* [Problem details]: When copying the records below, omit any image and print everything else exactly.

* [Information supplied]:
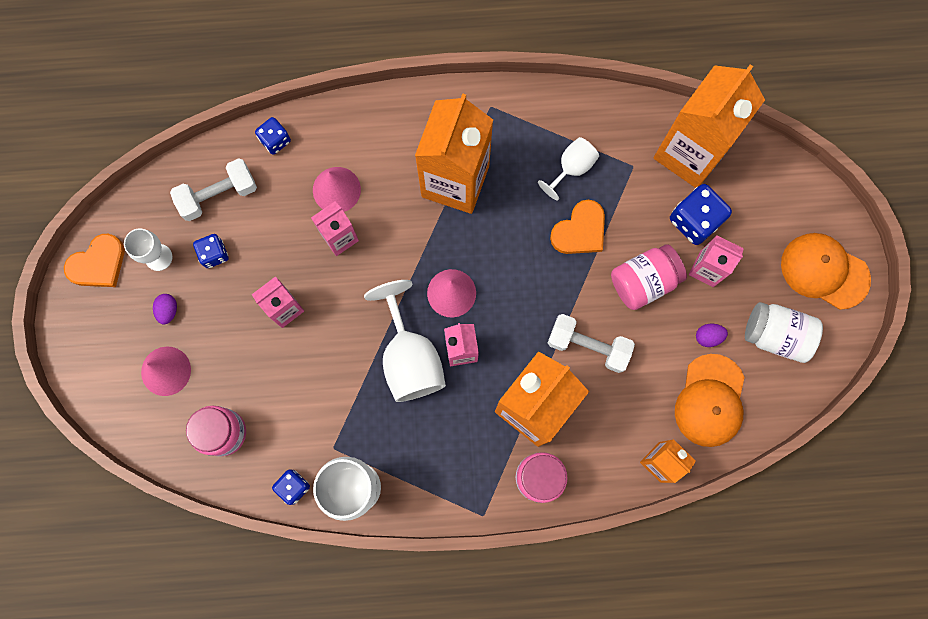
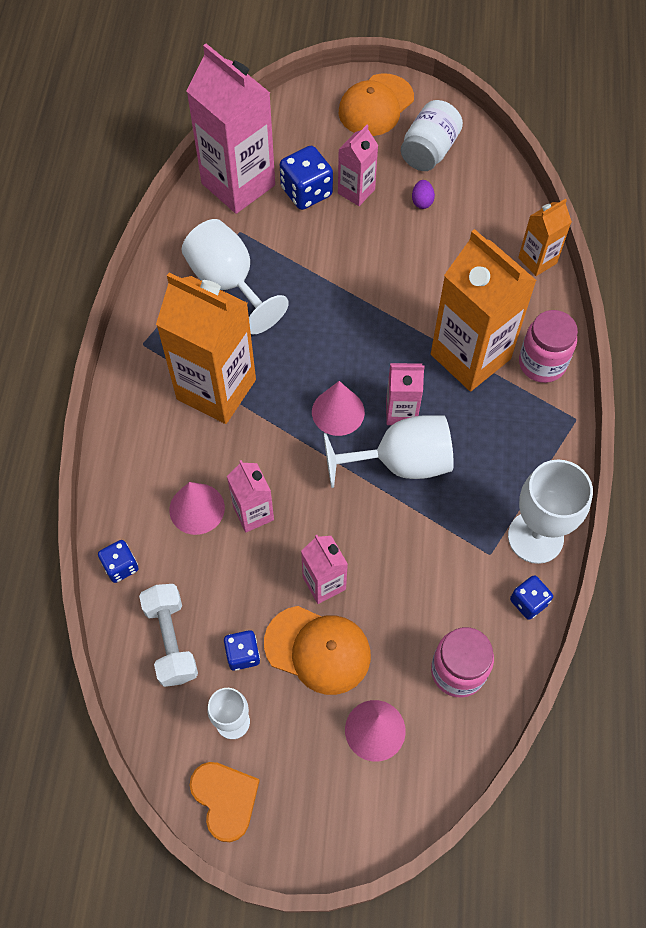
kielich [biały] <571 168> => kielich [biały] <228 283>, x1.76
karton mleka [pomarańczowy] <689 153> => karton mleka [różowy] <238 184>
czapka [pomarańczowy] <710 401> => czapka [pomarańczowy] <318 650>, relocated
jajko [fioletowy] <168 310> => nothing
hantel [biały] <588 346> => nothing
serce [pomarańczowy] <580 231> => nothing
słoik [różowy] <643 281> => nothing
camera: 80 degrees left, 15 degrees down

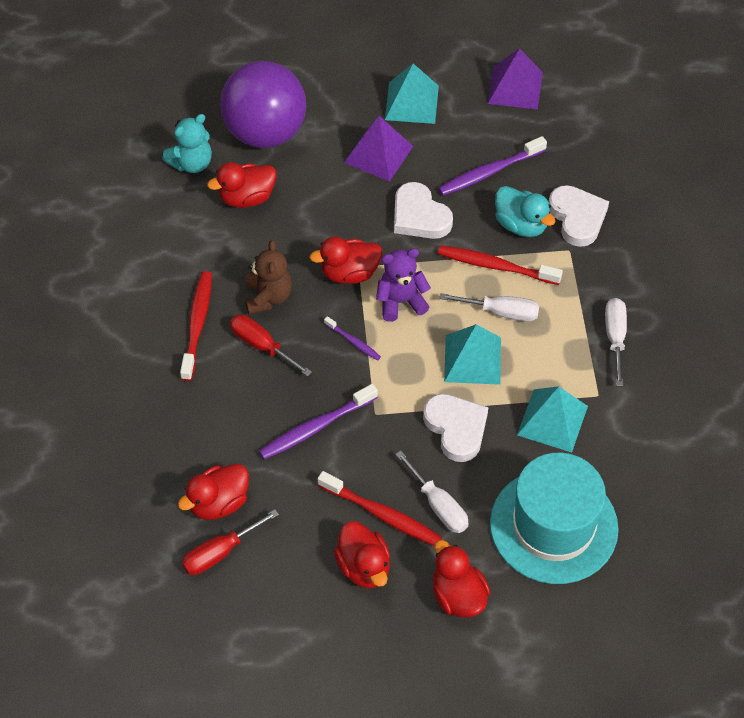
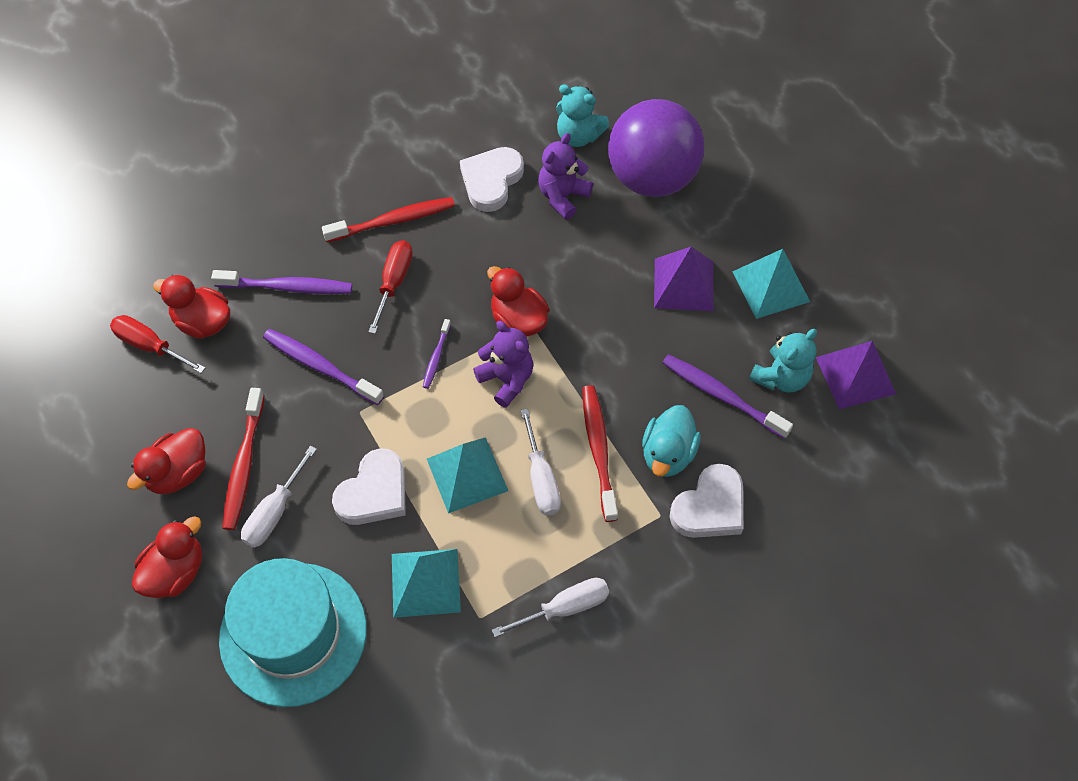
nothing => szczoteczka do zębów [fioletowy] <287 287>
serce [biały] <419 216> => serce [biały] <491 181>, relocated
kaczka [czerwony] <247 198> => miś [fioletowy] <562 196>
nothing => miś [turkusowy] <781 377>
miś [brązowy] <268 297> => nothing
camera: 65 degrees right, 5 degrees up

* [Solution for this exercise]:
kielich [biały] <571 168> => kielich [biały] <228 283>, x1.76
karton mleka [pomarańczowy] <689 153> => karton mleka [różowy] <238 184>
czapka [pomarańczowy] <710 401> => czapka [pomarańczowy] <318 650>, relocated
jajko [fioletowy] <168 310> => nothing
hantel [biały] <588 346> => nothing
serce [pomarańczowy] <580 231> => nothing
słoik [różowy] <643 281> => nothing
camera: 80 degrees left, 15 degrees down

nothing => szczoteczka do zębów [fioletowy] <287 287>
serce [biały] <419 216> => serce [biały] <491 181>, relocated
kaczka [czerwony] <247 198> => miś [fioletowy] <562 196>
nothing => miś [turkusowy] <781 377>
miś [brązowy] <268 297> => nothing
camera: 65 degrees right, 5 degrees up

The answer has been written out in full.